TASK PROMPT =>
Below are the entries. Transcribe exactly the lines from the one with "RGB2 pin R: D2 -> TX" through the one with "PIR pin VCC: 3V3 -> VIN", ends included, and leave out all others.

DATA FOR THIS EXERCISE =>

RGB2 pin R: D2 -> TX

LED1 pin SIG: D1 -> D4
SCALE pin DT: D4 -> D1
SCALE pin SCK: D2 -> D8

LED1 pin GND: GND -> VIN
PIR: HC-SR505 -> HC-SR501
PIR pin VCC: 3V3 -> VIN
* * *
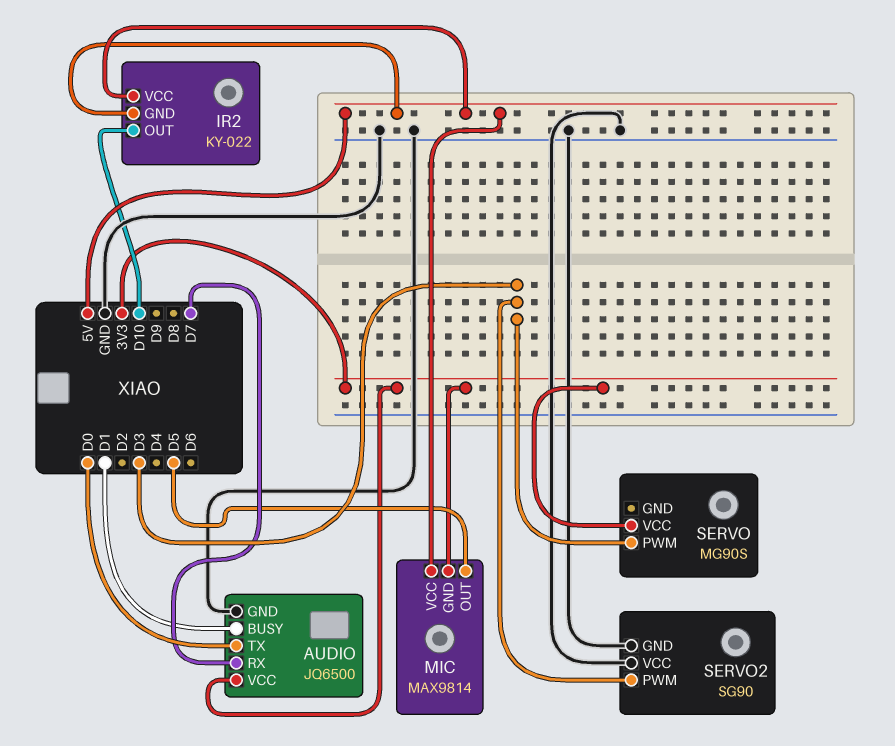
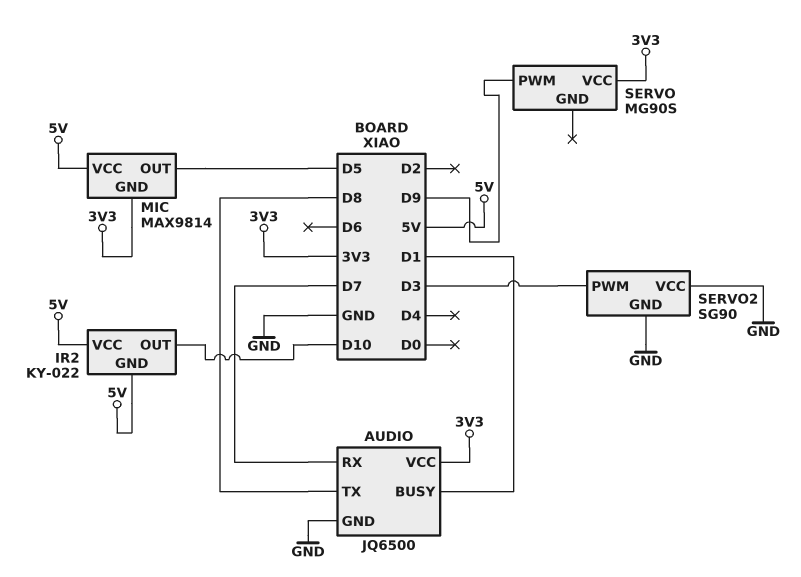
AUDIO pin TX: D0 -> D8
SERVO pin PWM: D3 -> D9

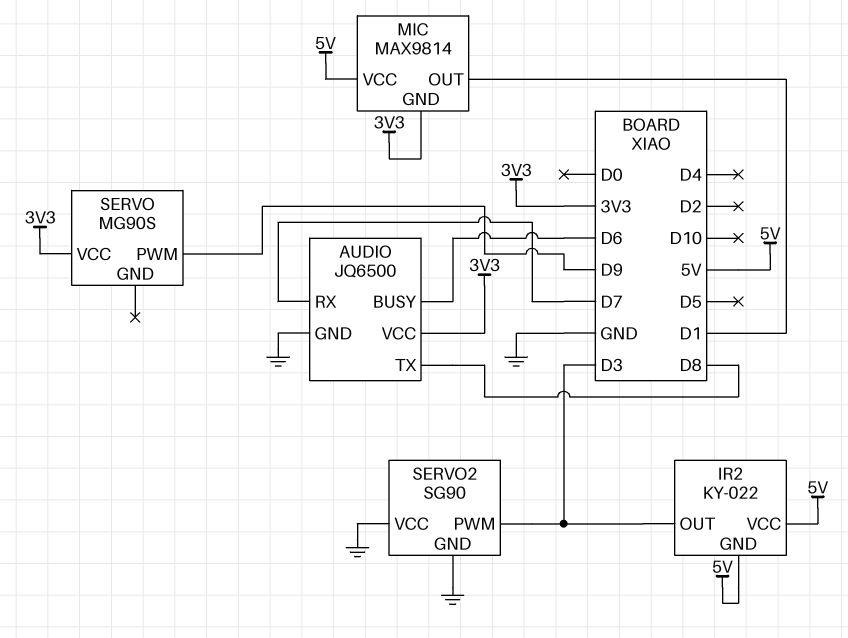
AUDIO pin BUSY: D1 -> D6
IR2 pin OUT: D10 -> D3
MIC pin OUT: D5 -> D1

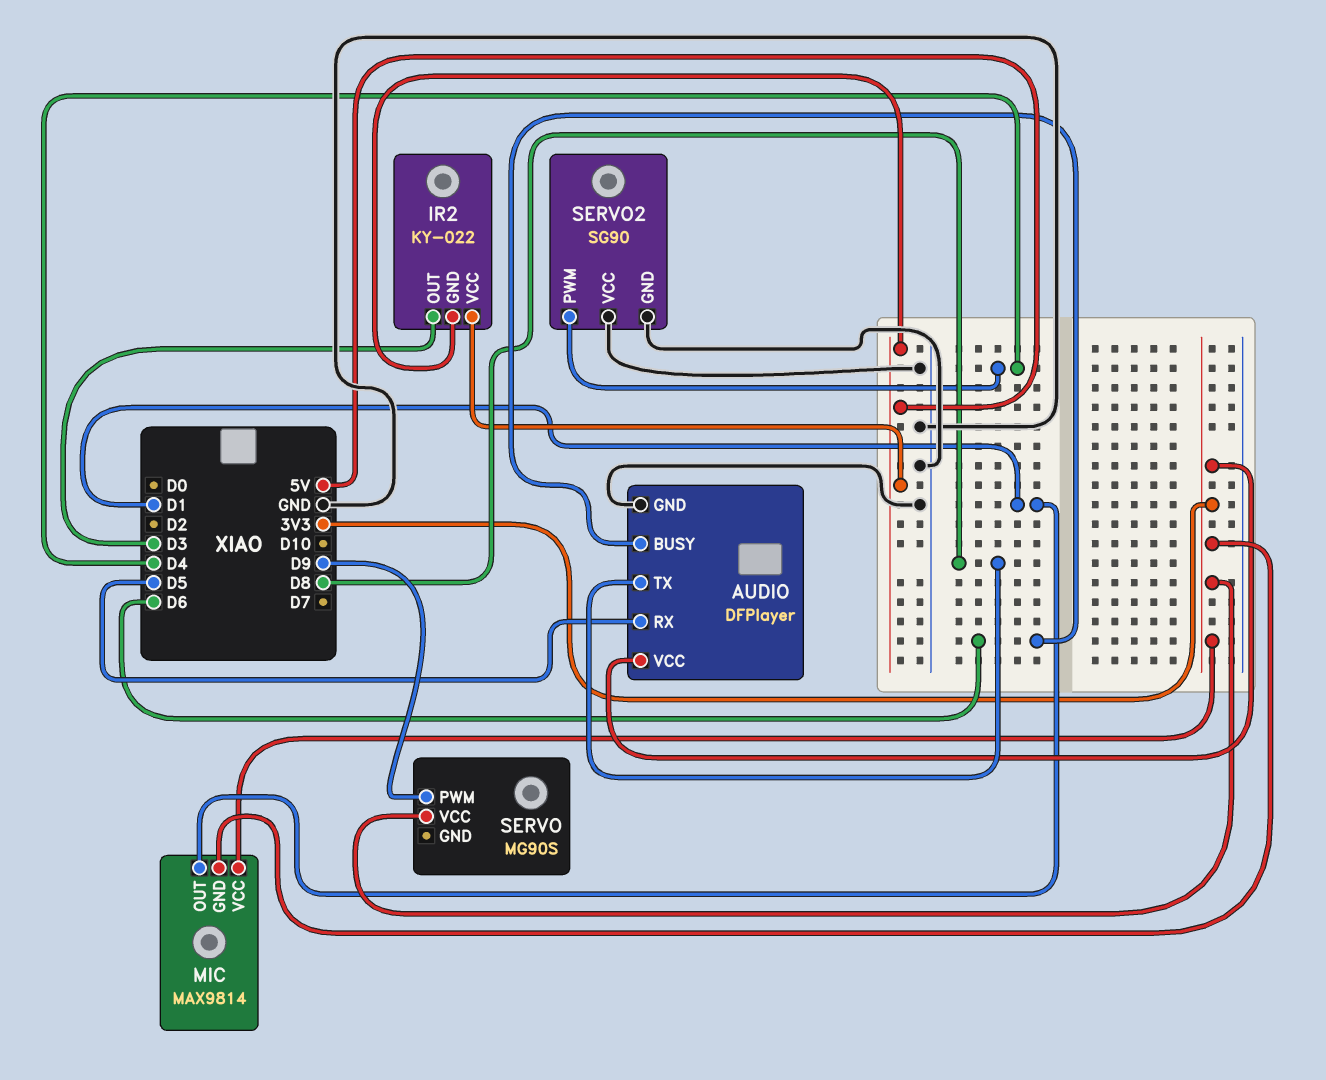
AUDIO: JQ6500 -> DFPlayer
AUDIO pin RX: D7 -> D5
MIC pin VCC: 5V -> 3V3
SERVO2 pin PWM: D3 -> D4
--
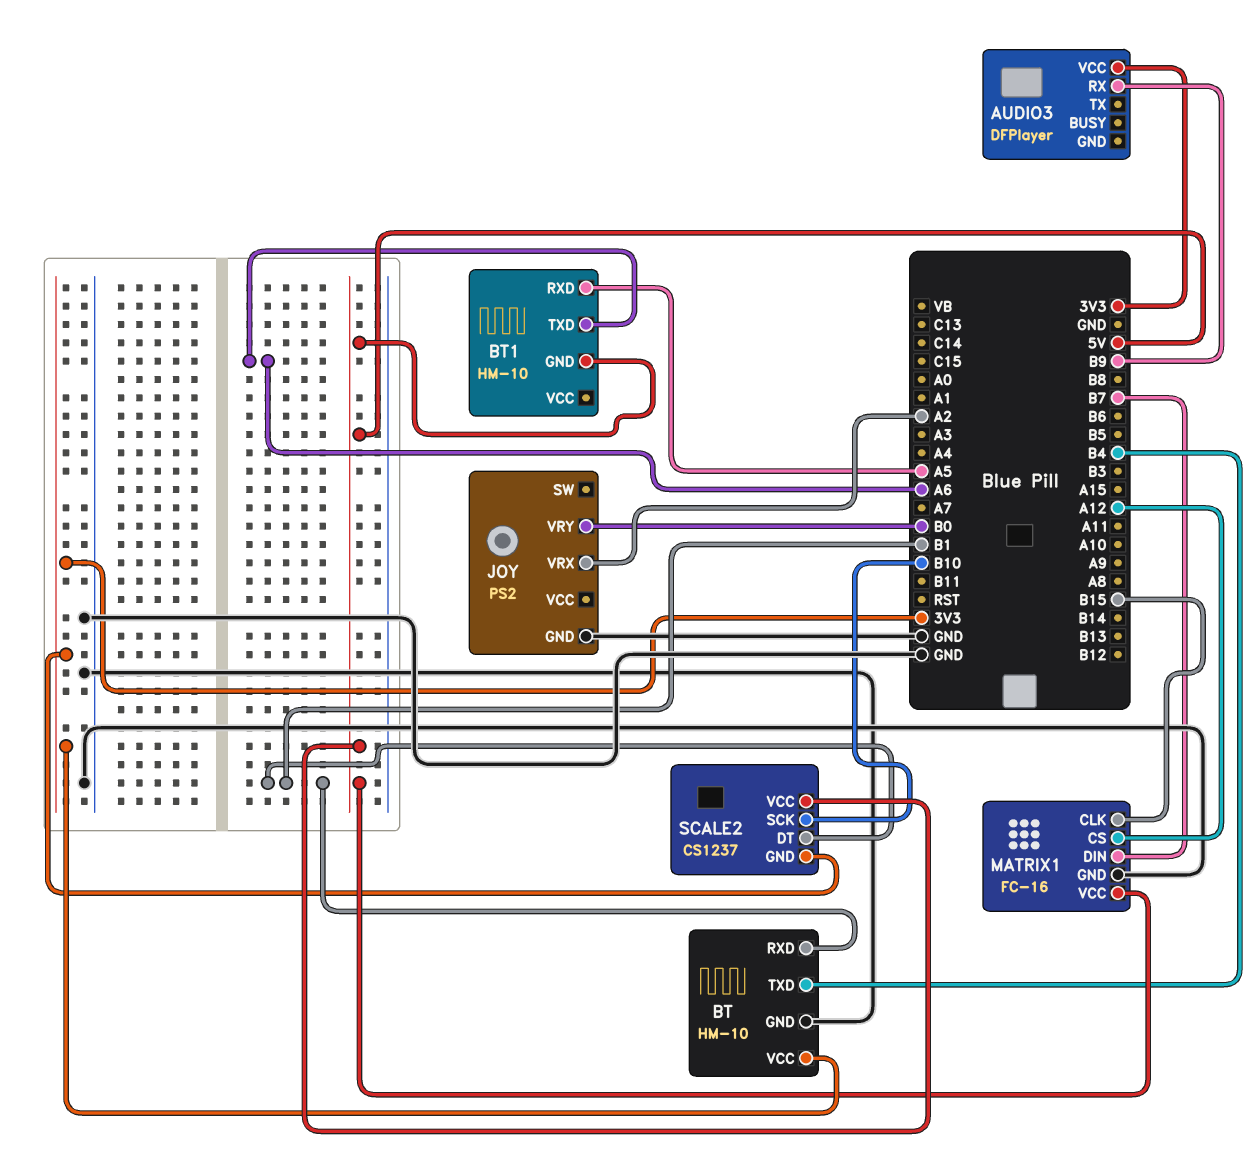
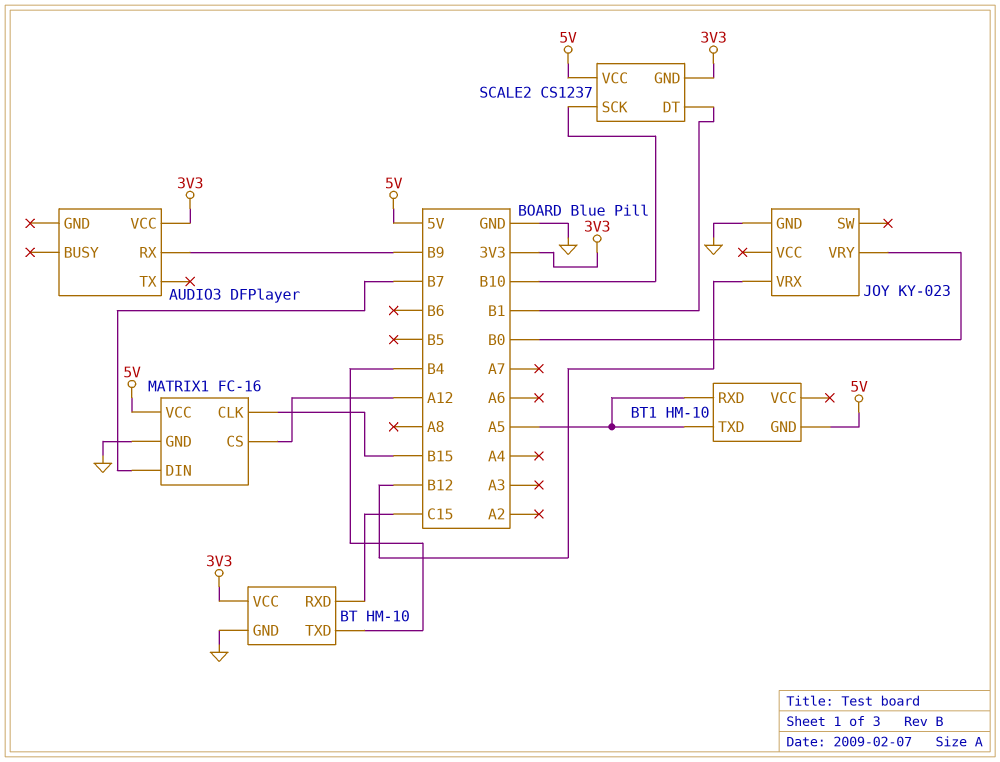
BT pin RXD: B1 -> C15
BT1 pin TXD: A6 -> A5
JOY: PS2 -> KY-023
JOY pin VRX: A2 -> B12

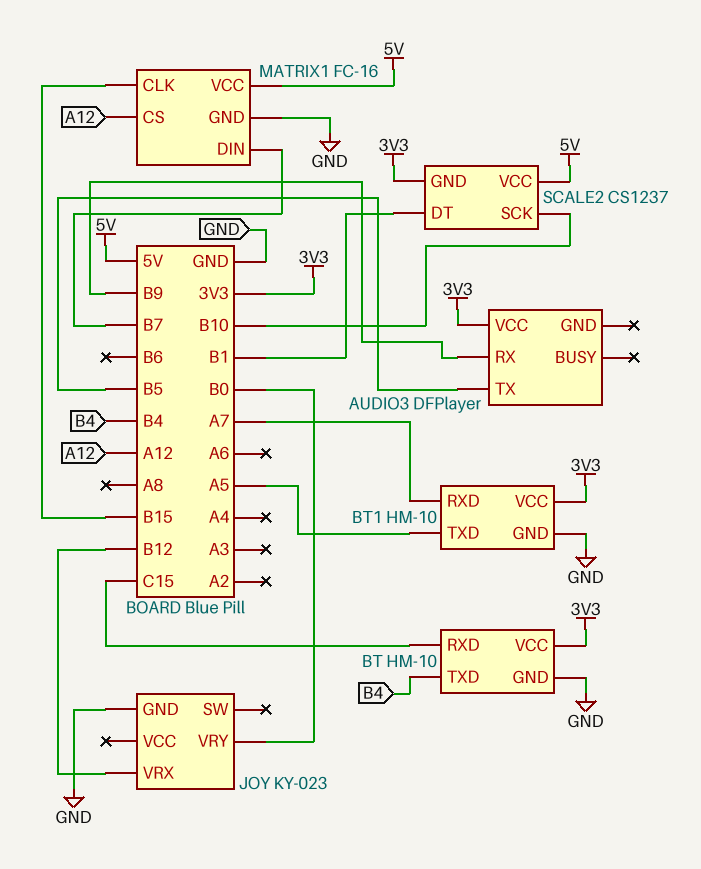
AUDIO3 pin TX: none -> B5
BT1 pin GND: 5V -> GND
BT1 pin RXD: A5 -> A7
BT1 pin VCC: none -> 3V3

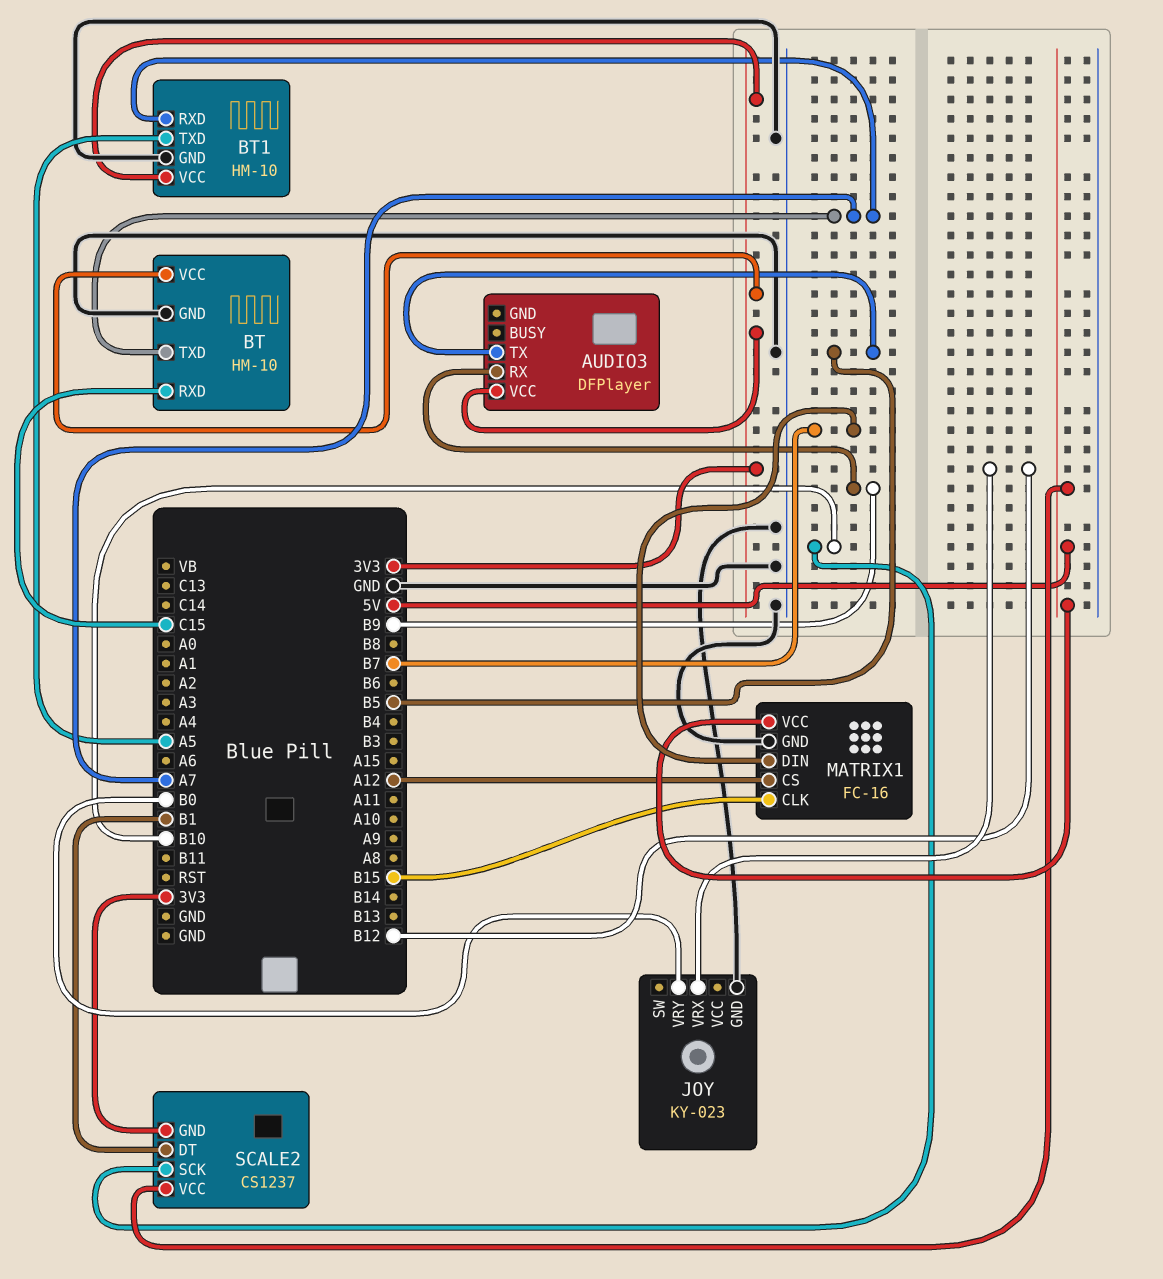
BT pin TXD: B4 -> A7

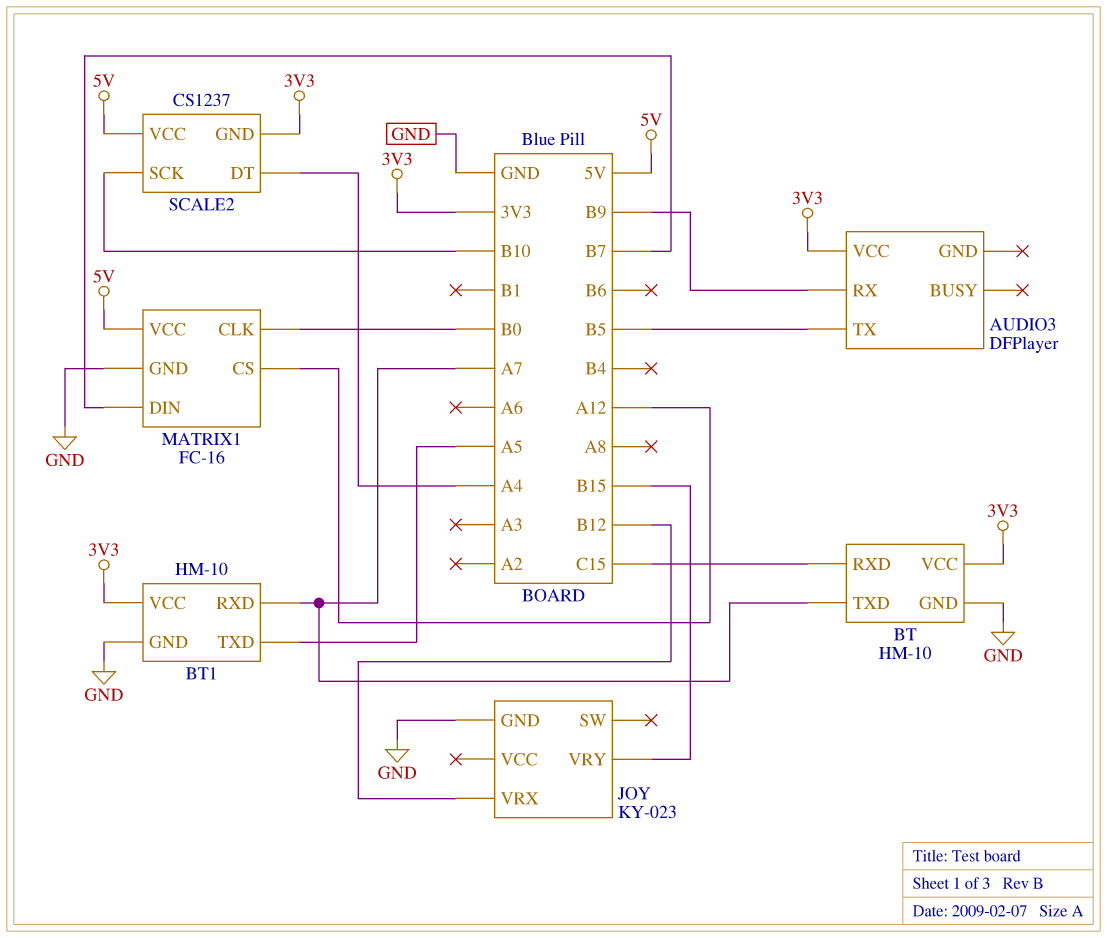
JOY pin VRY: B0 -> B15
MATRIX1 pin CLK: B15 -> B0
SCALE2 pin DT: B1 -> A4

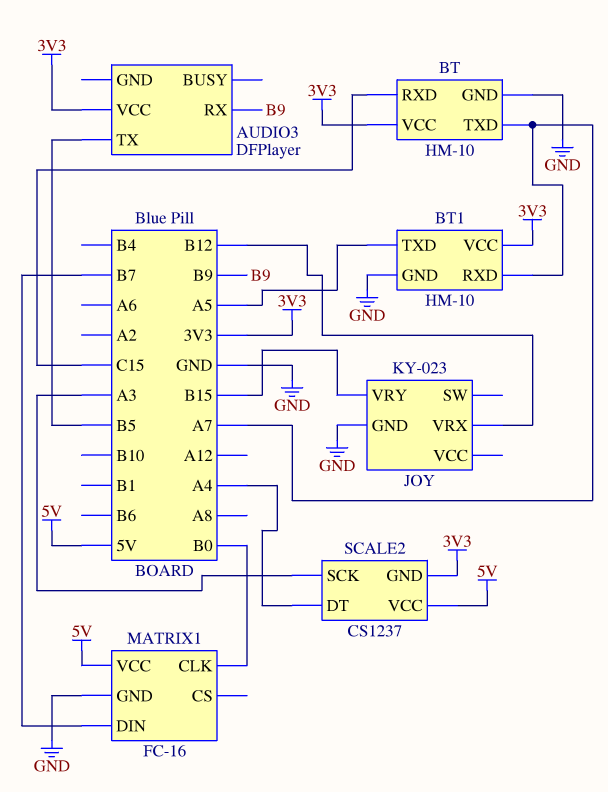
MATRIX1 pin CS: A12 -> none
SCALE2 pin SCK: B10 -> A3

ANSWER BOX =>
RGB2 pin R: D2 -> TX

LED1 pin SIG: D1 -> D4
SCALE pin DT: D4 -> D1
SCALE pin SCK: D2 -> D8

LED1 pin GND: GND -> VIN
PIR: HC-SR505 -> HC-SR501
PIR pin VCC: 3V3 -> VIN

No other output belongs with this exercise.